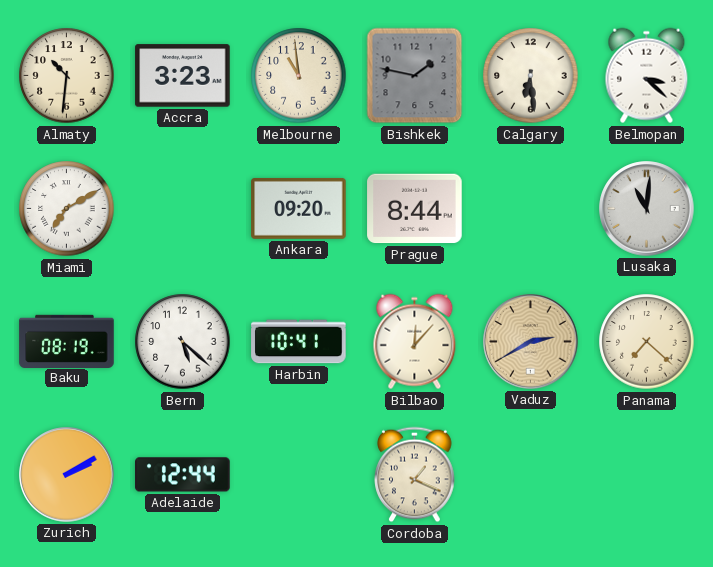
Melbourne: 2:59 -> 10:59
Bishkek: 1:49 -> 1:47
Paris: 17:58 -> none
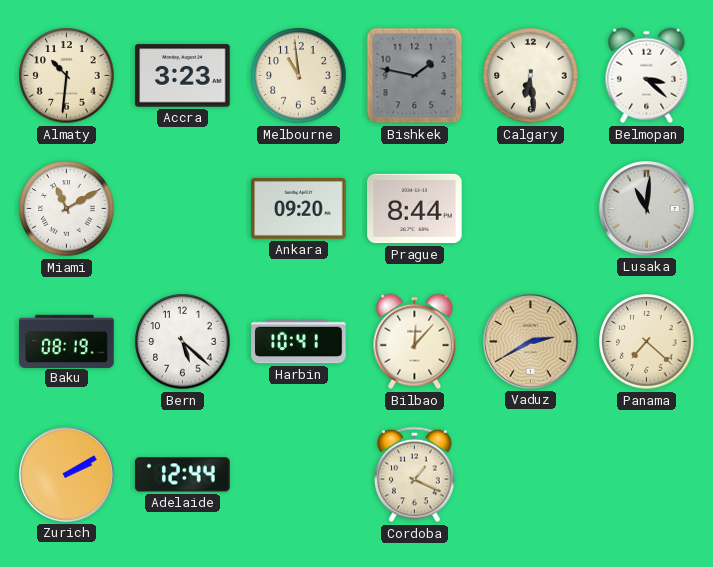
Miami: 7:10 -> 11:10
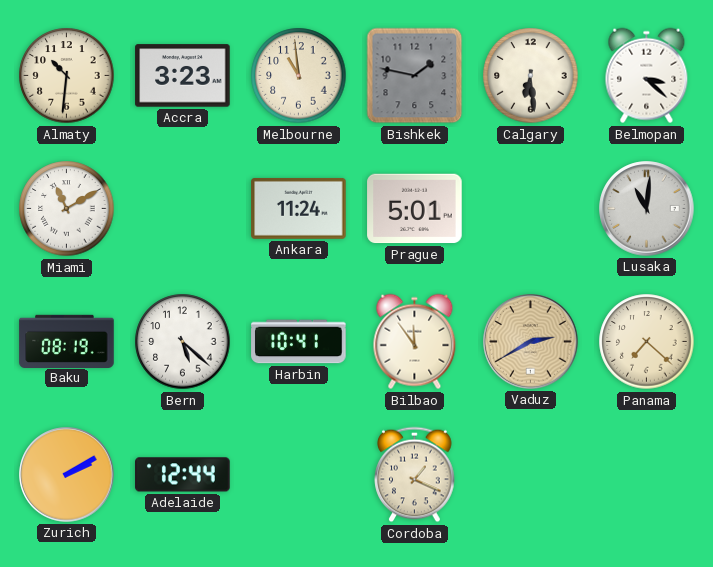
Ankara: 09:20 -> 11:24
Prague: 8:44 -> 5:01
Bilbao: 12:07 -> 11:54
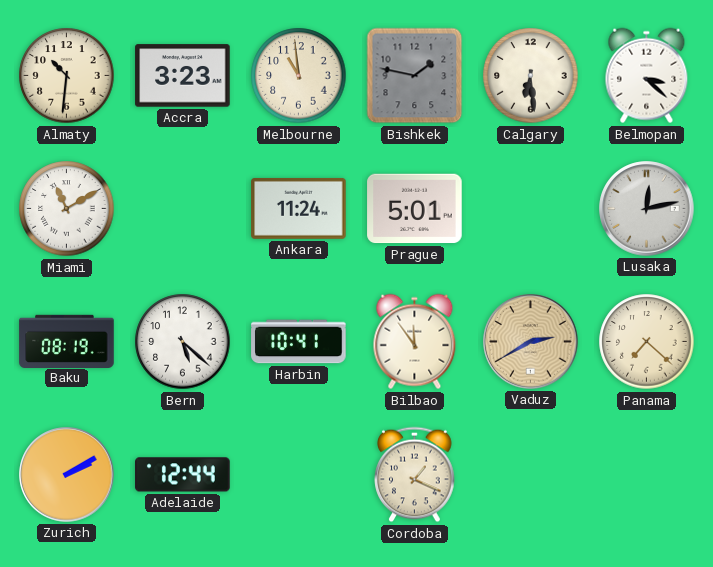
Lusaka: 11:01 -> 12:13
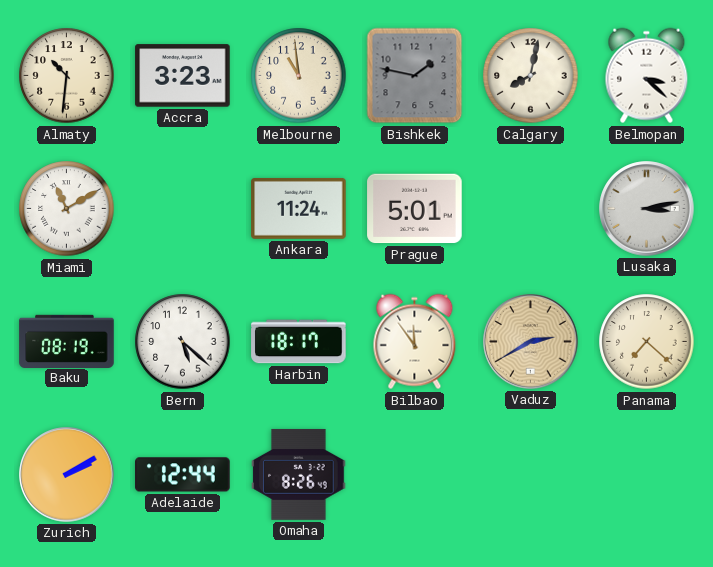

= = =

- Aufgabenziel:
Gib die Zeilen zu den Uhren aus dem gesamten Material als nummerierte Liste wieder, ohne Leerzeilen. Lass die Bildangaben dabei weg.

- Erledigte Aufgabe:
1. Melbourne: 2:59 -> 10:59
2. Bishkek: 1:49 -> 1:47
3. Paris: 17:58 -> none
4. Miami: 7:10 -> 11:10
5. Ankara: 09:20 -> 11:24
6. Prague: 8:44 -> 5:01
7. Bilbao: 12:07 -> 11:54
8. Lusaka: 11:01 -> 12:13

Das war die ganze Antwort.